Before-and-after object lists:
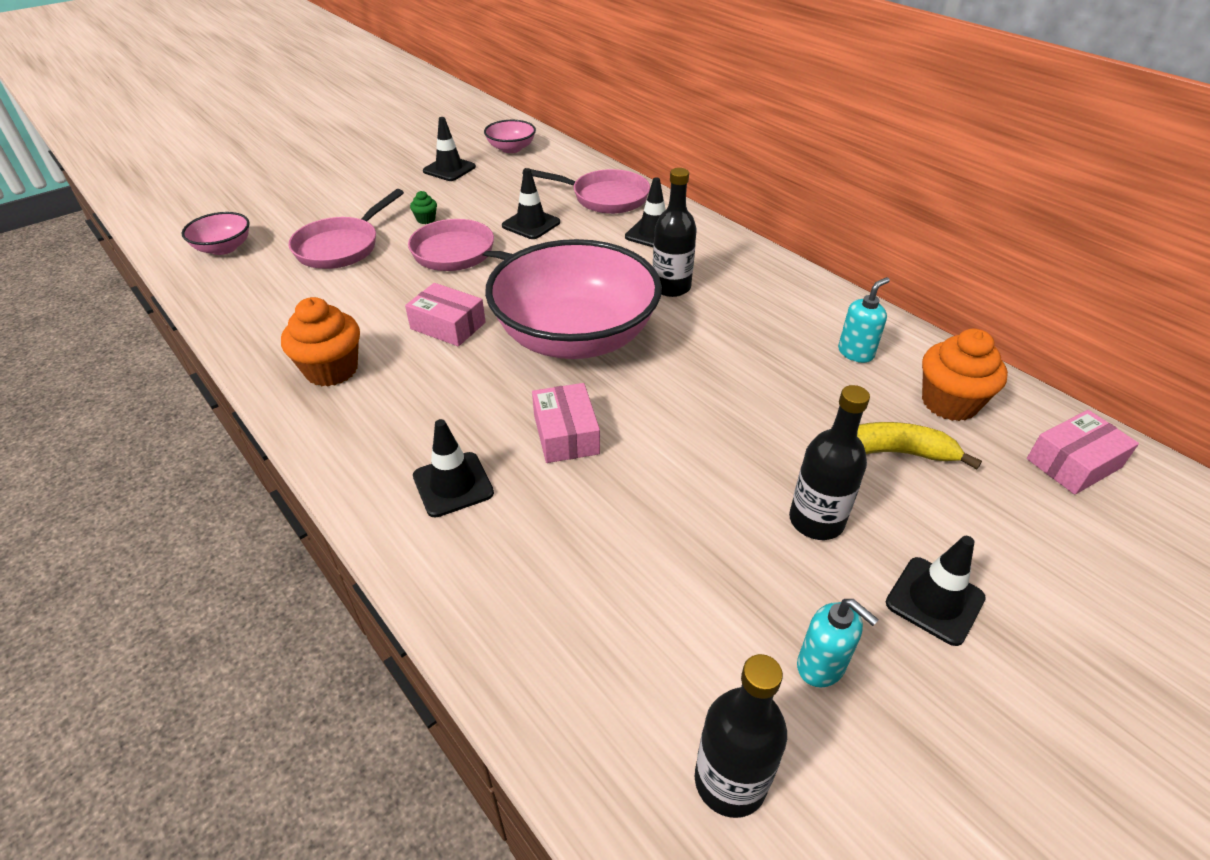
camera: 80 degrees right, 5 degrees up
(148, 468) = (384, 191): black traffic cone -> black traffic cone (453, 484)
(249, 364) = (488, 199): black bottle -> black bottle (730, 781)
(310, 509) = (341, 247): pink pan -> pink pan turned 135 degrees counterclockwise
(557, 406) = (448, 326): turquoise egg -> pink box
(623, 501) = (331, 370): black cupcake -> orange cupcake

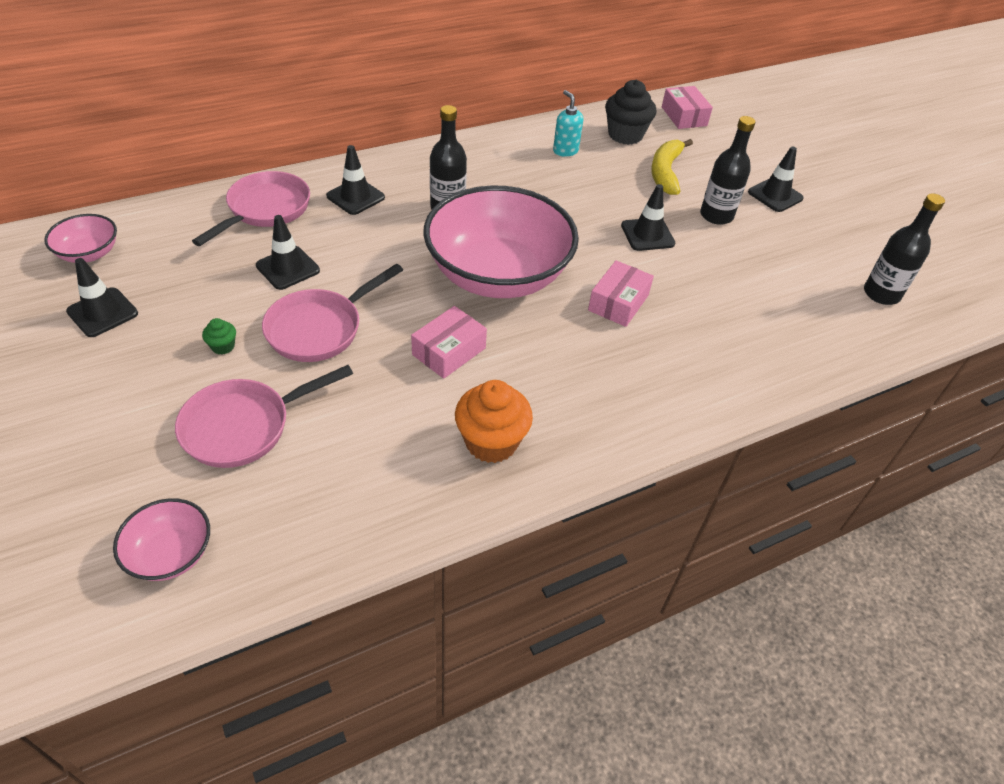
camera: 80 degrees left, 5 degrees up
(341, 247) = (244, 426): pink pan -> pink pan turned 105 degrees clockwise
(453, 484) = (662, 371): black traffic cone -> black traffic cone (647, 235)
(566, 434) = (618, 303): pink box -> pink box turned 60 degrees counterclockwise
(821, 666) = (815, 245): turquoise soap dispenser -> none
(949, 403) = (625, 135): orange cupcake -> black cupcake

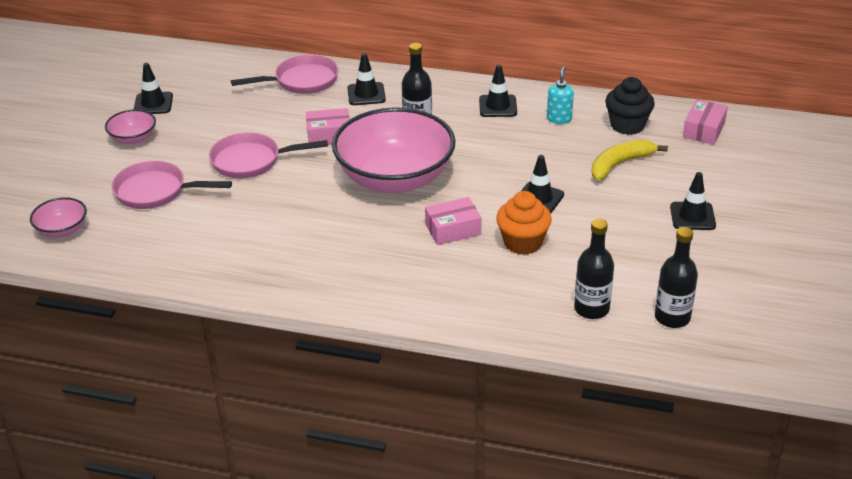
camera: 45 degrees right, 10 degrees down
(89, 253) = (180, 69): pink bowl -> pink bowl (133, 138)
(223, 346) = (191, 147): green cupcake -> none
(288, 268) = (274, 120): black traffic cone -> black traffic cone (498, 106)
(449, 351) = (307, 206): pink box -> pink box (329, 135)
(491, 442) = (268, 263): orange cupcake -> orange cupcake (523, 242)
(716, 215) = (616, 209): black bottle -> black bottle (591, 309)

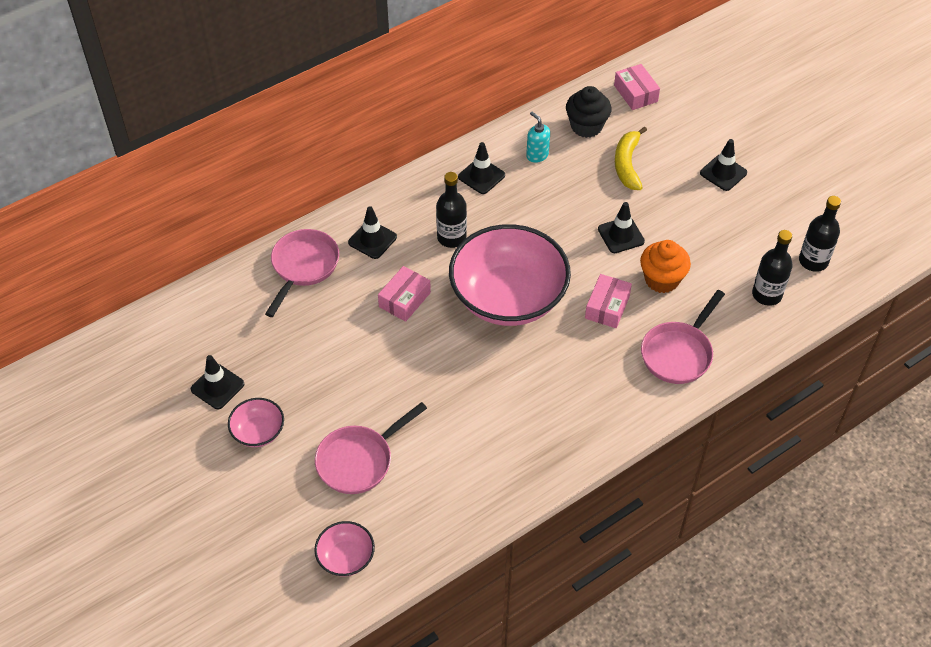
camera: 50 degrees left, 15 degrees up
(251, 161) = (385, 371): pink pan -> pink pan (678, 353)

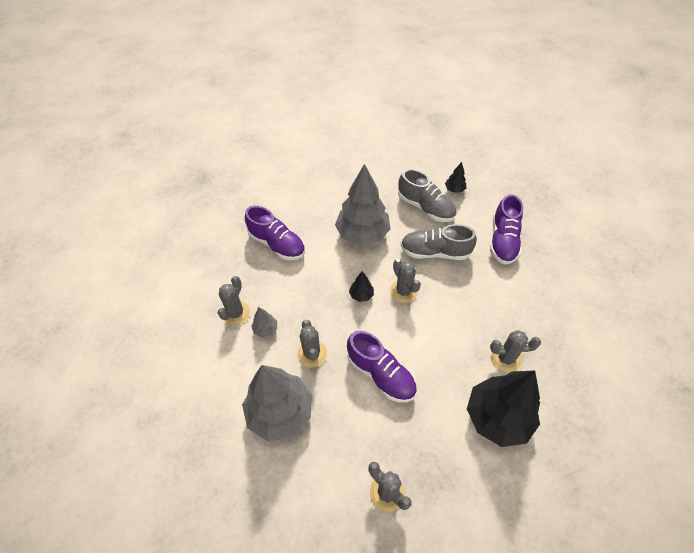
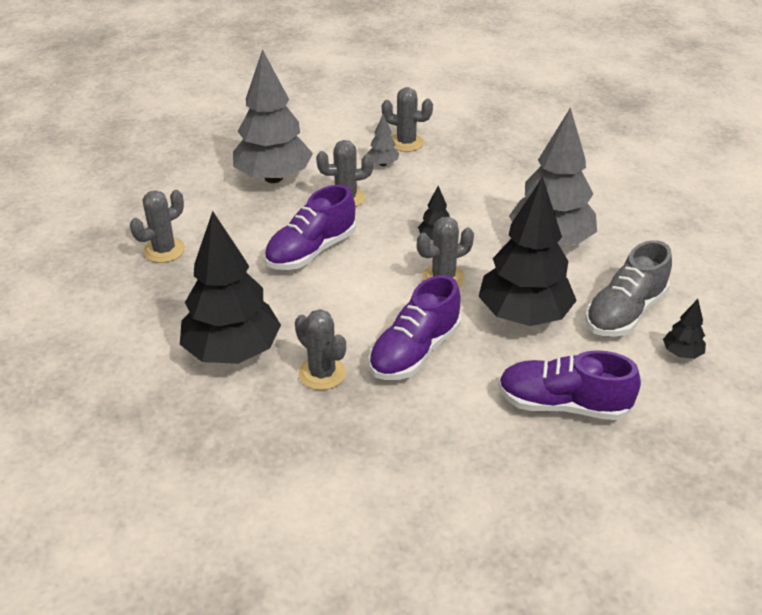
camera: 90 degrees right, 15 degrees down
(277, 244) = (519, 167): purple shoe -> purple shoe (414, 352)
(435, 252) = (524, 316): grey shoe -> black tree
(506, 358) = (322, 373): grey cactus -> grey cactus turned 45 degrees counterclockwise

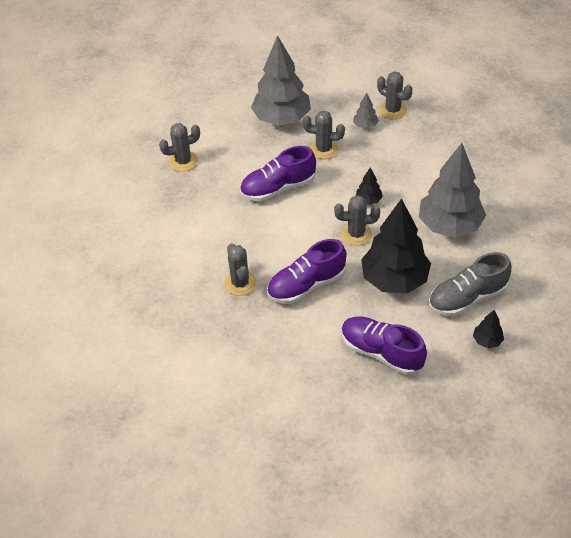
camera: 25 degrees right, 10 degrees up
(232, 352) = (193, 251): black tree -> none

### To-do item
The lines from the one containing "(277, 244) = (519, 167): purple" through the last line of the records are what you should copy, word for word and nothing else, with pictures left out.

### Task solution
(277, 244) = (519, 167): purple shoe -> purple shoe (414, 352)
(435, 252) = (524, 316): grey shoe -> black tree
(506, 358) = (322, 373): grey cactus -> grey cactus turned 45 degrees counterclockwise

camera: 25 degrees right, 10 degrees up
(232, 352) = (193, 251): black tree -> none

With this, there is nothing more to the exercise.